- _JOB_:
Every line from the one that holds "Segment: 'stroma'. Return" through the final line should be returned exactly. Omit the pictures.
◇ ◇ ◇
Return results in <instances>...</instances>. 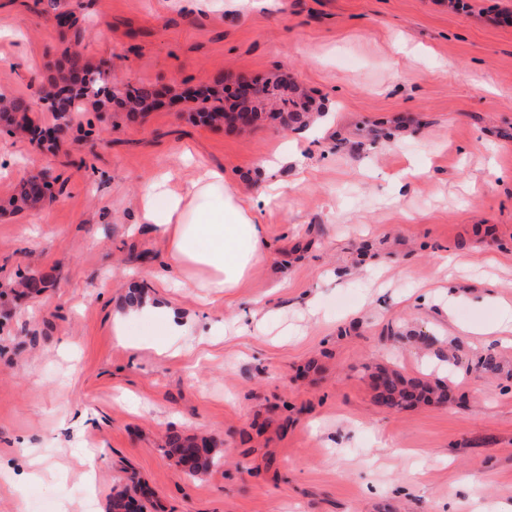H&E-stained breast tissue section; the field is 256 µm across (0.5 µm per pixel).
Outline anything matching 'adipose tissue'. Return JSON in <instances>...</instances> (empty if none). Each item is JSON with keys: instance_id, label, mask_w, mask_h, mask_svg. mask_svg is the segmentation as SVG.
I'll return each instance as SVG.
<instances>
[{"instance_id": "obj_1", "label": "adipose tissue", "mask_w": 512, "mask_h": 512, "mask_svg": "<svg viewBox=\"0 0 512 512\" xmlns=\"http://www.w3.org/2000/svg\"><path fill=\"white\" fill-rule=\"evenodd\" d=\"M169 181L164 174L146 185L141 221L164 234L169 266L177 273L175 287L204 288L216 296L240 287L269 255L266 229L254 214L281 198L278 184L245 198L234 192L220 168L205 169L178 192L169 189ZM149 310L161 321L163 340L155 349L161 354L169 352L174 339L187 335L189 328L169 318L161 306L127 307L113 316L112 332L123 338L128 317Z\"/></svg>"}]
</instances>
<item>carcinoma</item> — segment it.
Here are the masks:
<instances>
[{
  "label": "carcinoma",
  "instance_id": "cac0c4a2",
  "mask_svg": "<svg viewBox=\"0 0 512 512\" xmlns=\"http://www.w3.org/2000/svg\"><path fill=\"white\" fill-rule=\"evenodd\" d=\"M59 83L70 86V95L56 98L51 108L54 119L58 121L59 131L68 126V114L79 111L85 103L100 108L113 104L132 115L148 112L156 107L154 87L129 84L122 93L115 94L107 86L103 71L90 65L79 51L70 52L65 56ZM260 93L261 97L257 98L256 105L252 107L256 115L259 114L258 104L268 100L274 101L276 111L288 114L293 120L302 121L310 115L312 100L298 88H289L288 82L279 76L267 81ZM192 99L199 103L196 112L200 122L213 126L224 121V91L218 89V86L202 85L194 92ZM2 117L18 133L33 134L28 105L24 101L0 95V118ZM49 191L50 184L45 180L44 174L32 175L19 183L14 204L21 208L36 203L45 199ZM475 371L484 378H496L503 372V362L497 353L489 350L480 356ZM375 377L379 379L374 388L375 403L389 410L412 408L420 403L433 401L448 403L453 400L449 385L440 380L431 382L410 378L384 366H378L370 373V378ZM197 449L198 445L194 439L176 438L168 441L165 453L180 464ZM217 464L218 459L212 454V449L205 448L187 473L195 476ZM136 493L138 489L135 487L117 492L112 497V512H129L128 507L134 502L133 495Z\"/></svg>",
  "mask_w": 512,
  "mask_h": 512
}]
</instances>
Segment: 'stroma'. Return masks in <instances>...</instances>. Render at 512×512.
I'll list each match as a JSON object with an SVG mask.
<instances>
[{"mask_svg": "<svg viewBox=\"0 0 512 512\" xmlns=\"http://www.w3.org/2000/svg\"><path fill=\"white\" fill-rule=\"evenodd\" d=\"M0 0V94L34 120L65 49L113 90L248 75L301 84L331 122L262 117L219 130L188 102L73 113L55 147L0 121V512H109L140 484L148 512H497L512 502V345L469 328L512 304V0H271L187 16L178 0ZM300 141L287 196L257 211L268 262L208 303L168 287L166 241L137 228L141 187L209 166L257 194ZM45 171L52 199L14 211ZM154 278H144L145 268ZM31 279L36 291L21 288ZM197 333L180 356L116 342L130 294ZM493 350L507 371L473 372ZM448 379L453 402L386 410L369 374ZM219 466L186 475L167 436Z\"/></svg>", "mask_w": 512, "mask_h": 512, "instance_id": "1", "label": "stroma"}]
</instances>
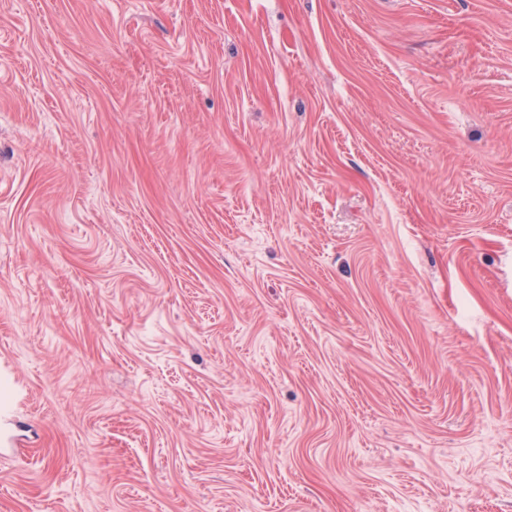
◇ ◇ ◇
- _RESULT OF THIS TASK_:
Segment: 'stroma'. Return masks in <instances>...</instances>. Render at 512×512.
I'll list each match as a JSON object with an SVG mask.
<instances>
[{"mask_svg": "<svg viewBox=\"0 0 512 512\" xmlns=\"http://www.w3.org/2000/svg\"><path fill=\"white\" fill-rule=\"evenodd\" d=\"M0 0V94L34 120L65 49L113 90L248 75L301 84L331 122L262 117L219 130L188 102L73 113L55 147L0 121V512H109L140 484L148 512H497L512 502V345L469 328L512 304V0H271L187 16L178 0ZM300 141L287 196L257 211L268 262L208 303L168 287L166 241L137 228L141 187L209 166L257 194ZM45 171L52 199L14 211ZM154 278H144L145 268ZM31 279L36 291L21 288ZM197 333L180 356L116 342L130 294ZM493 350L507 371L473 372ZM448 379L453 402L386 410L369 374ZM219 466L186 475L167 436Z\"/></svg>", "mask_w": 512, "mask_h": 512, "instance_id": "1", "label": "stroma"}]
</instances>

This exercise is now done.